SUPPLIED DATA:

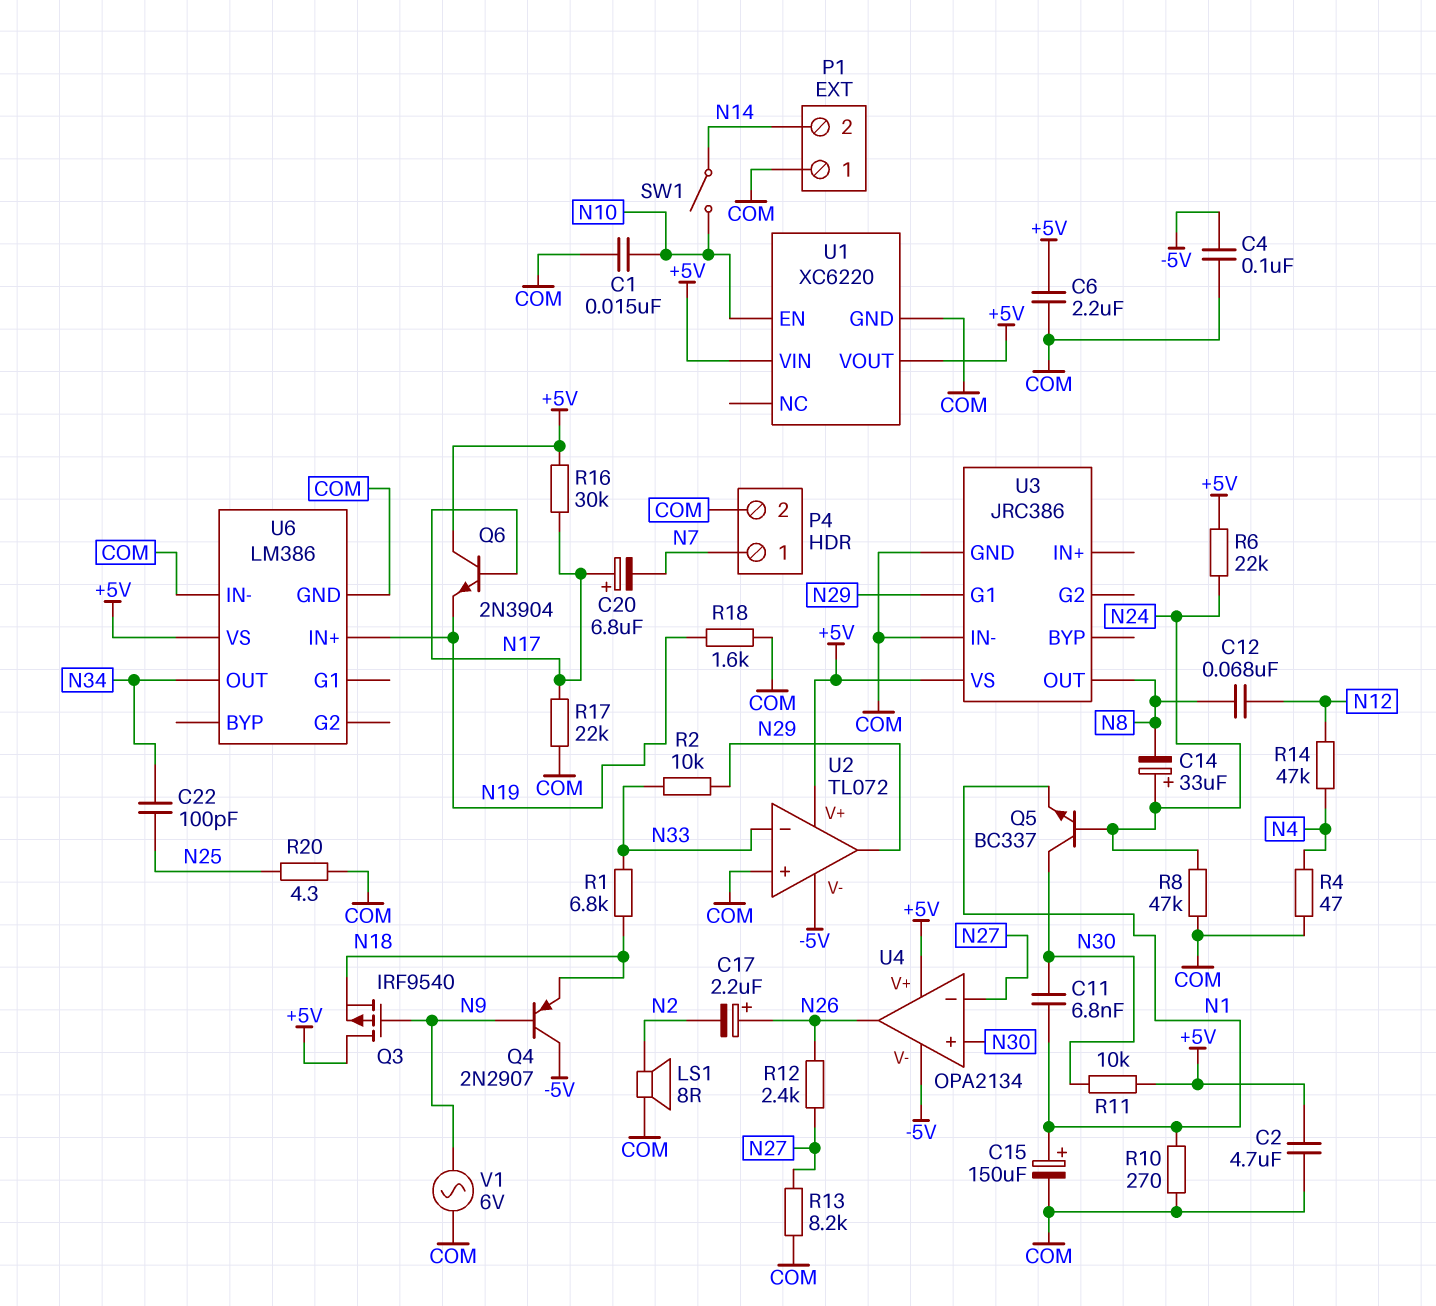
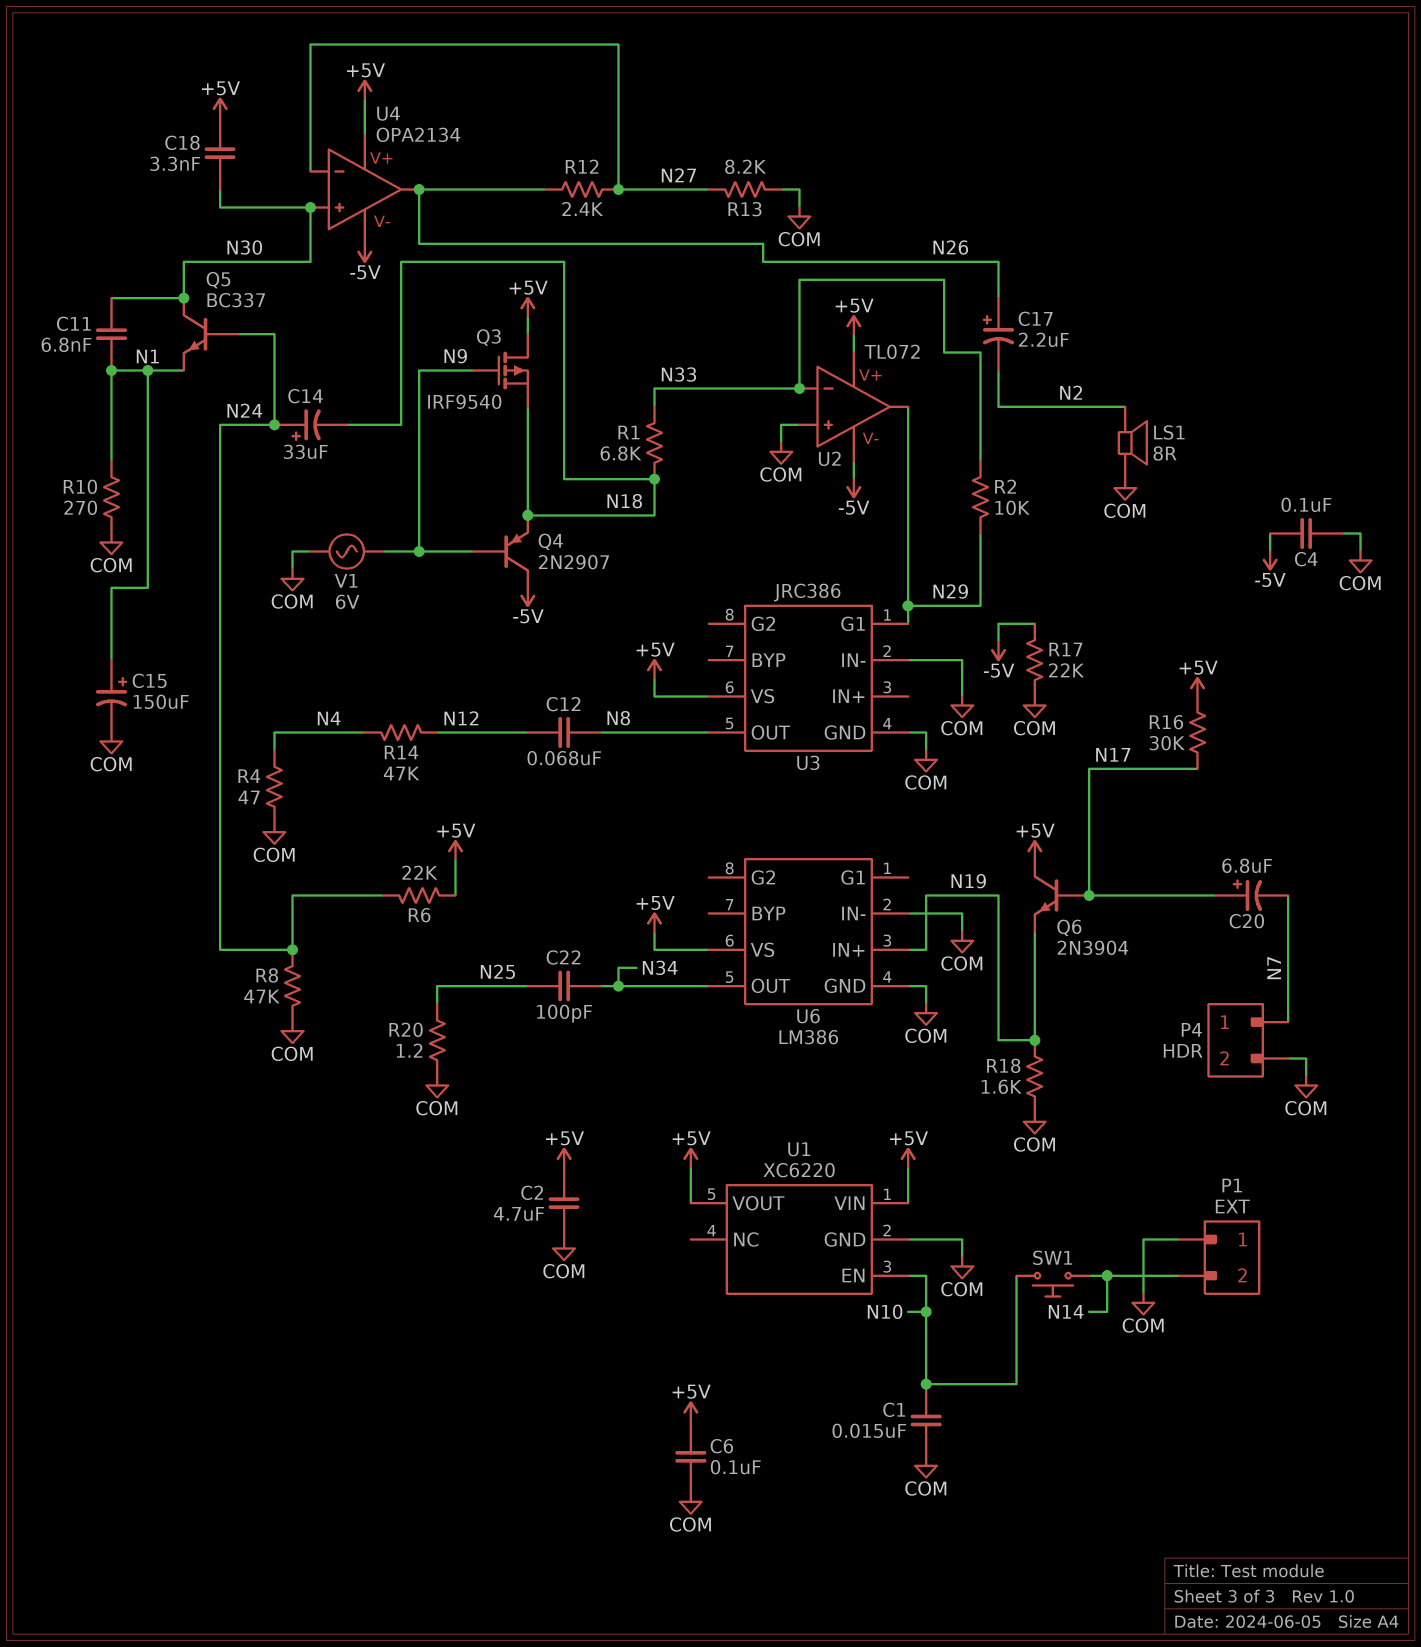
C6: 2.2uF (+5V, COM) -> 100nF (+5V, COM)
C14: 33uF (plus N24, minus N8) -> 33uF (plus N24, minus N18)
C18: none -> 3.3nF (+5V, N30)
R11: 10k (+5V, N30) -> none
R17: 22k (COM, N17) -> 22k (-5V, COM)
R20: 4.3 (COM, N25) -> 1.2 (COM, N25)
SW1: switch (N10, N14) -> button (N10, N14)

DIRECTIONS:
Your reply should consist only of the lines from the one containing "C18: none -> 3.3nF (+5V, N30)" through the last line of the records, each reproduced exactly.

ANSWER AREA:
C18: none -> 3.3nF (+5V, N30)
R11: 10k (+5V, N30) -> none
R17: 22k (COM, N17) -> 22k (-5V, COM)
R20: 4.3 (COM, N25) -> 1.2 (COM, N25)
SW1: switch (N10, N14) -> button (N10, N14)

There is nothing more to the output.